Excerpted data.
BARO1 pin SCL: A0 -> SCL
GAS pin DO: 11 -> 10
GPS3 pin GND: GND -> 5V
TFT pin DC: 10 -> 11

---

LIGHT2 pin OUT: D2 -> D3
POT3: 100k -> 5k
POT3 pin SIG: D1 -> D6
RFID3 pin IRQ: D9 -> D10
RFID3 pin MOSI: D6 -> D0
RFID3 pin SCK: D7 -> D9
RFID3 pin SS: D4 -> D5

What you will do. Which lines above run from the one containing "POT3 pin SIG: D1 -> D6" to the one containing "RFID3 pin SS: D4 -> D5"? Give them again exactly, both ends included.

Solution.
POT3 pin SIG: D1 -> D6
RFID3 pin IRQ: D9 -> D10
RFID3 pin MOSI: D6 -> D0
RFID3 pin SCK: D7 -> D9
RFID3 pin SS: D4 -> D5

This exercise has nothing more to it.